> TASK: Exclude the pictures, then repeat the remaining data exactly.

> SOURCE MATERIAL:
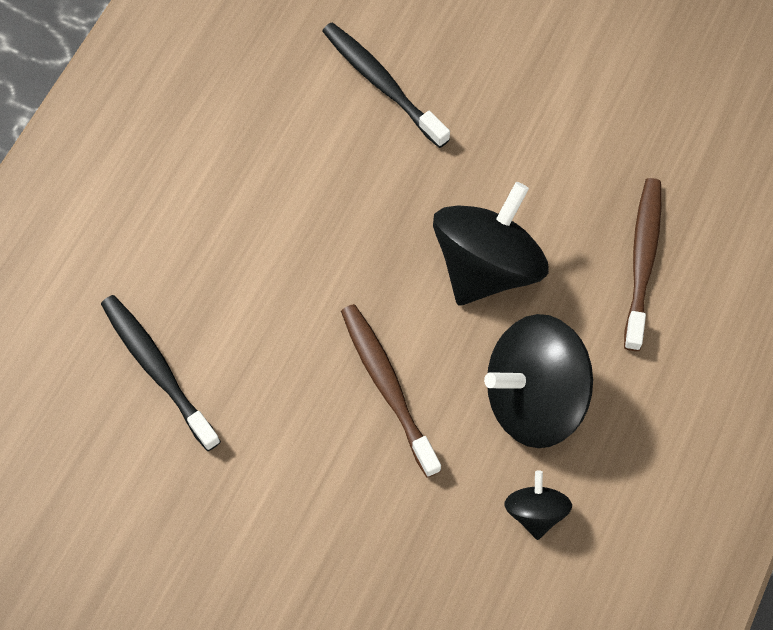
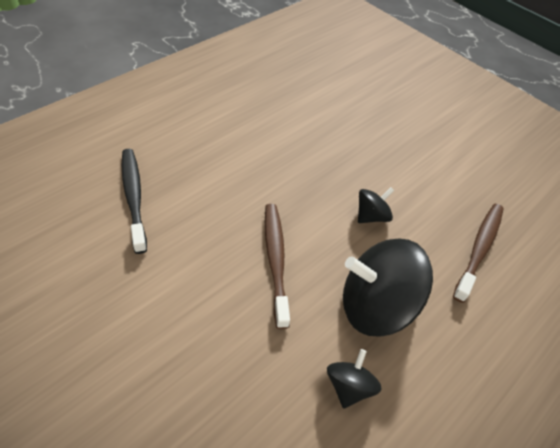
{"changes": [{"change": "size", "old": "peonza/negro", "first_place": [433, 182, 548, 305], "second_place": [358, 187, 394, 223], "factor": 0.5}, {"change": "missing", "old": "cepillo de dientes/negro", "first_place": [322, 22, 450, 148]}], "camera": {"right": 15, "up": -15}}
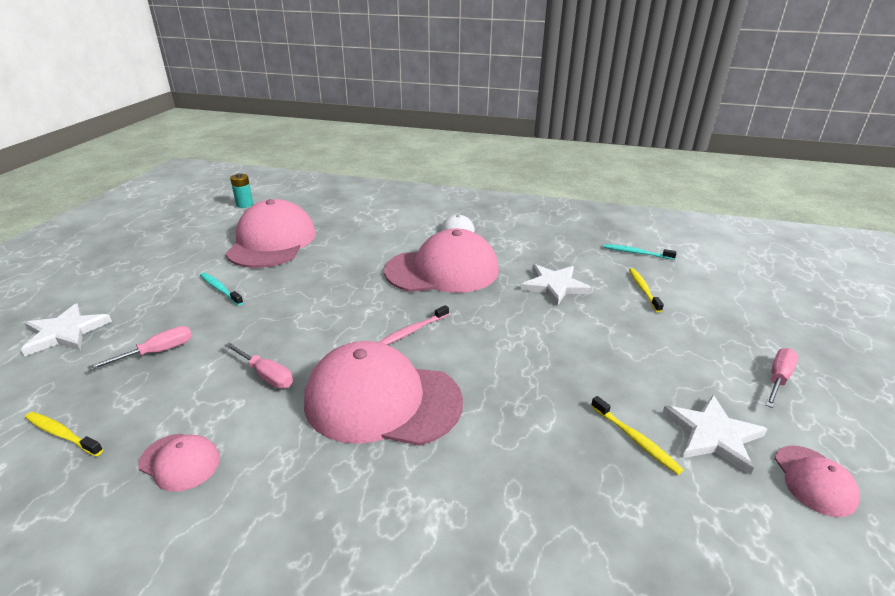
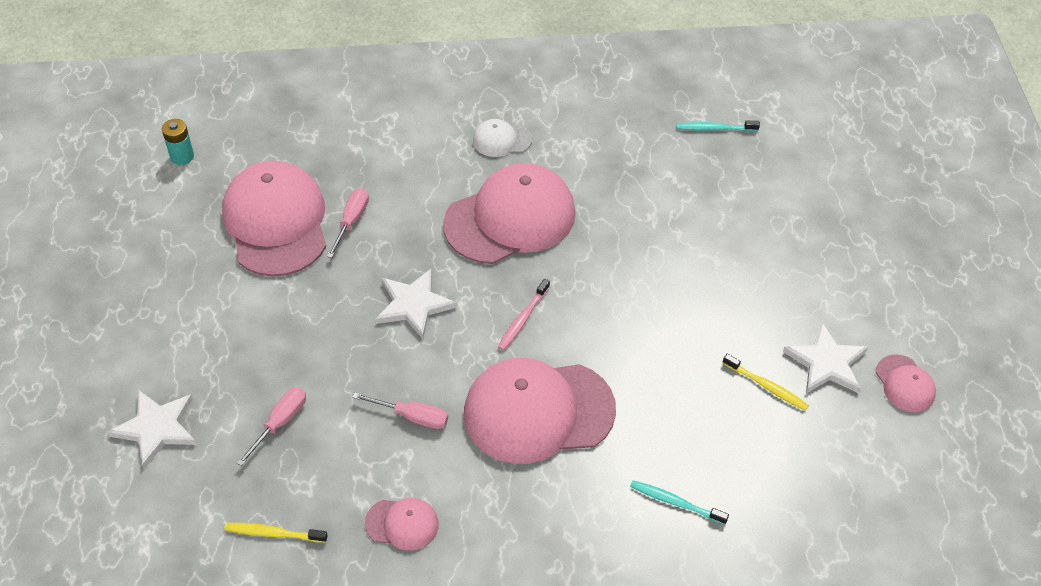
{"changes": [{"change": "relocated", "old": "destornillador/rosa", "first_place": [765, 348, 798, 408], "second_place": [327, 188, 369, 258]}, {"change": "relocated", "old": "estrella/blanco", "first_place": [521, 264, 592, 306], "second_place": [375, 269, 457, 339]}, {"change": "relocated", "old": "cepillo de dientes/turquesa", "first_place": [200, 273, 243, 306], "second_place": [630, 480, 729, 525]}, {"change": "missing", "old": "cepillo de dientes/amarillo", "first_place": [629, 268, 664, 312]}], "camera": {"right": -20, "up": 20}}
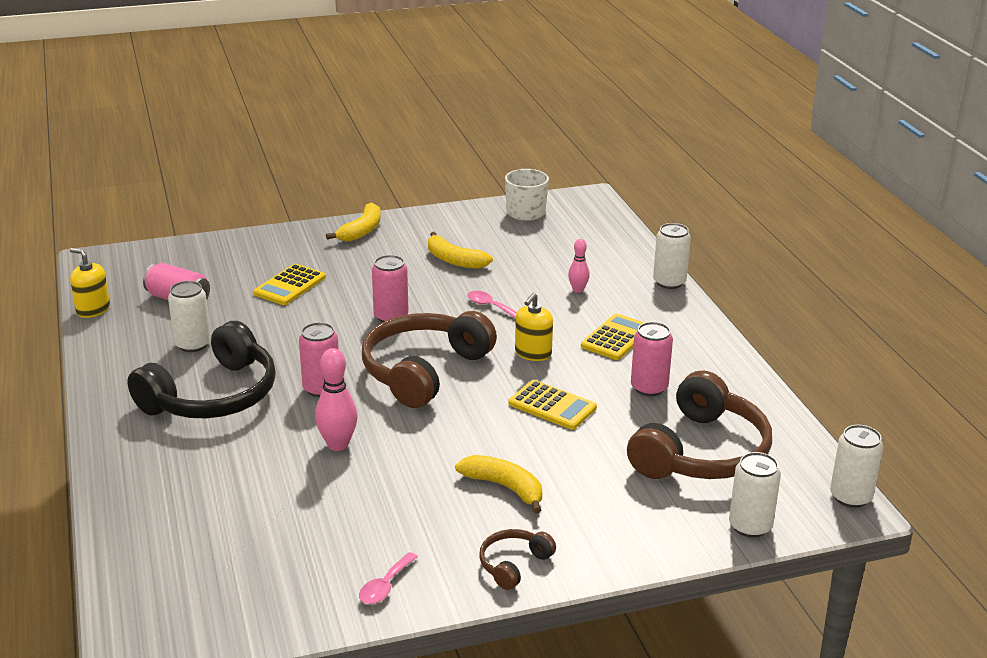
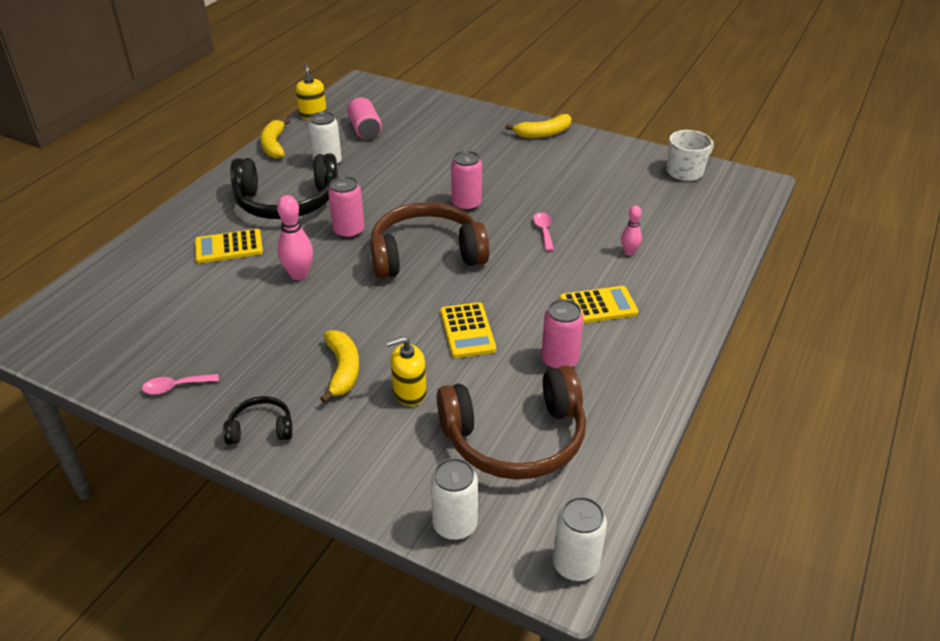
{"changes": [{"change": "relocated", "old": "calculadora/amarillo", "first_place": [253, 264, 326, 305], "second_place": [195, 229, 263, 263]}, {"change": "colour", "old": "auriculares/marrón", "new": "auriculares/negro", "first_place": [479, 529, 556, 590], "second_place": [223, 396, 293, 445]}, {"change": "relocated", "old": "plátano/amarillo", "first_place": [428, 232, 493, 269], "second_place": [260, 118, 290, 159]}, {"change": "relocated", "old": "dispensador de jabón/amarillo", "first_place": [515, 293, 553, 361], "second_place": [387, 336, 426, 406]}, {"change": "missing", "old": "lata/blanco", "first_place": [653, 223, 691, 289]}], "camera": {"right": 45, "up": 10}}
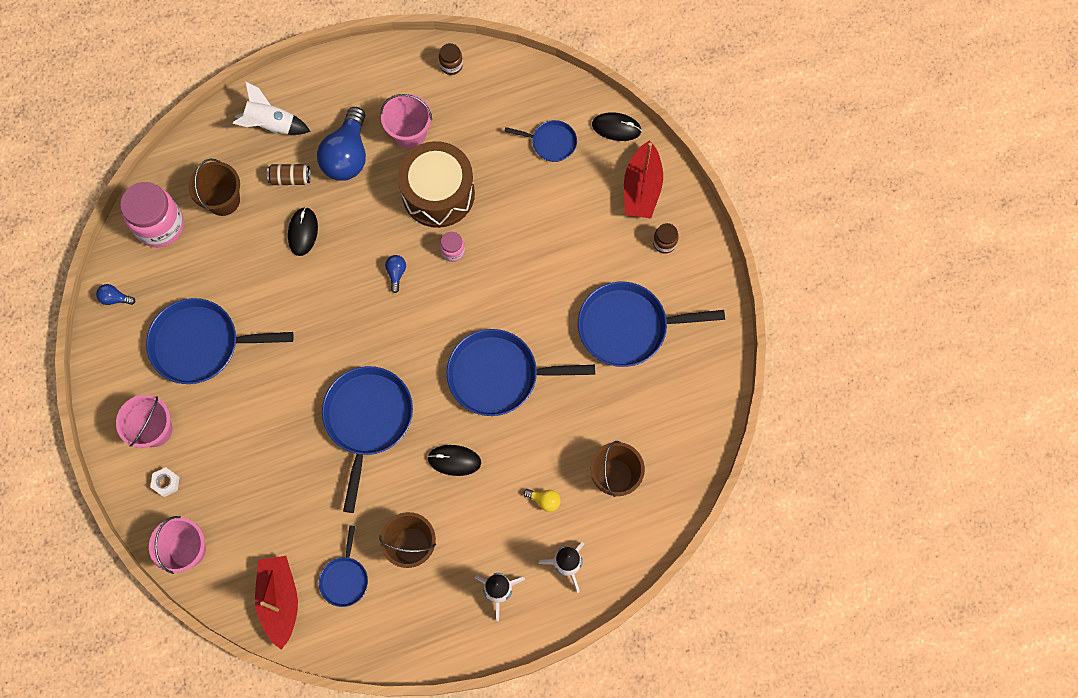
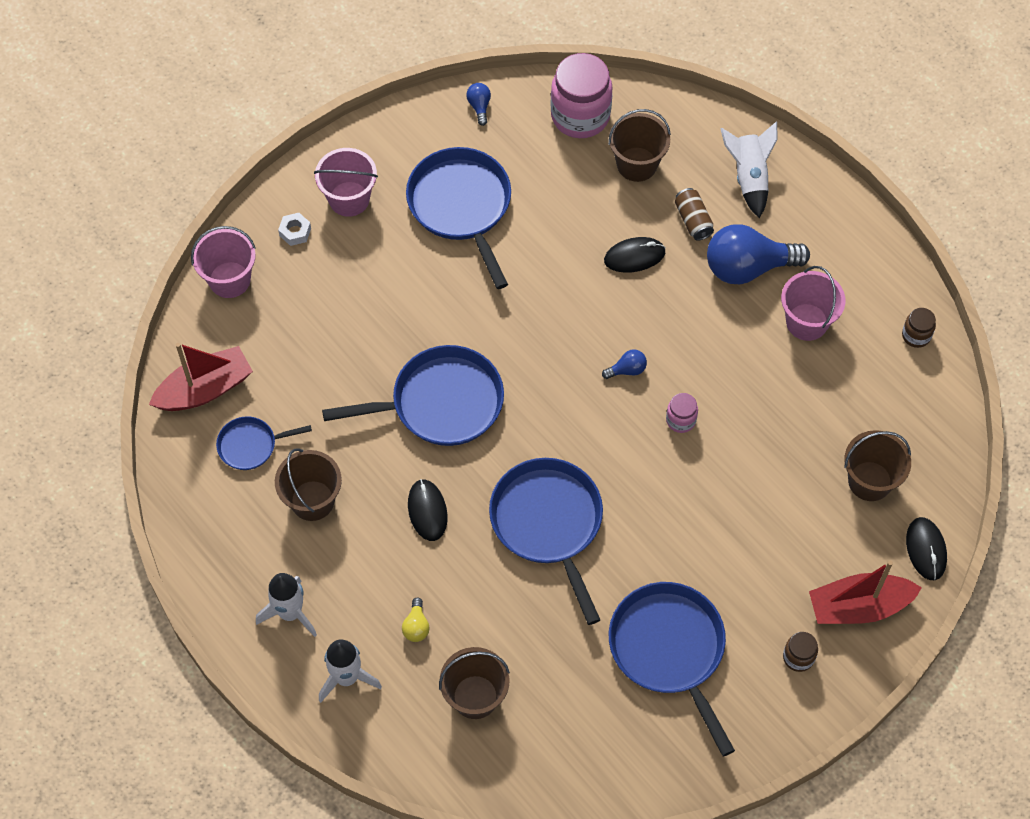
{"changes": [{"change": "exchanged", "old": "sartén/azul", "new": "balde/marrón", "first_place": [504, 120, 577, 162], "second_place": [844, 430, 911, 501]}, {"change": "missing", "old": "tambor/marrón", "first_place": [398, 141, 475, 228]}], "camera": {"right": 70, "up": -10}}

> EXERCISE RESPONSE:
{"changes": [{"change": "size", "old": "peonza/negro", "first_place": [433, 182, 548, 305], "second_place": [358, 187, 394, 223], "factor": 0.5}, {"change": "missing", "old": "cepillo de dientes/negro", "first_place": [322, 22, 450, 148]}], "camera": {"right": 15, "up": -15}}
{"changes": [{"change": "relocated", "old": "destornillador/rosa", "first_place": [765, 348, 798, 408], "second_place": [327, 188, 369, 258]}, {"change": "relocated", "old": "estrella/blanco", "first_place": [521, 264, 592, 306], "second_place": [375, 269, 457, 339]}, {"change": "relocated", "old": "cepillo de dientes/turquesa", "first_place": [200, 273, 243, 306], "second_place": [630, 480, 729, 525]}, {"change": "missing", "old": "cepillo de dientes/amarillo", "first_place": [629, 268, 664, 312]}], "camera": {"right": -20, "up": 20}}
{"changes": [{"change": "relocated", "old": "calculadora/amarillo", "first_place": [253, 264, 326, 305], "second_place": [195, 229, 263, 263]}, {"change": "colour", "old": "auriculares/marrón", "new": "auriculares/negro", "first_place": [479, 529, 556, 590], "second_place": [223, 396, 293, 445]}, {"change": "relocated", "old": "plátano/amarillo", "first_place": [428, 232, 493, 269], "second_place": [260, 118, 290, 159]}, {"change": "relocated", "old": "dispensador de jabón/amarillo", "first_place": [515, 293, 553, 361], "second_place": [387, 336, 426, 406]}, {"change": "missing", "old": "lata/blanco", "first_place": [653, 223, 691, 289]}], "camera": {"right": 45, "up": 10}}
{"changes": [{"change": "exchanged", "old": "sartén/azul", "new": "balde/marrón", "first_place": [504, 120, 577, 162], "second_place": [844, 430, 911, 501]}, {"change": "missing", "old": "tambor/marrón", "first_place": [398, 141, 475, 228]}], "camera": {"right": 70, "up": -10}}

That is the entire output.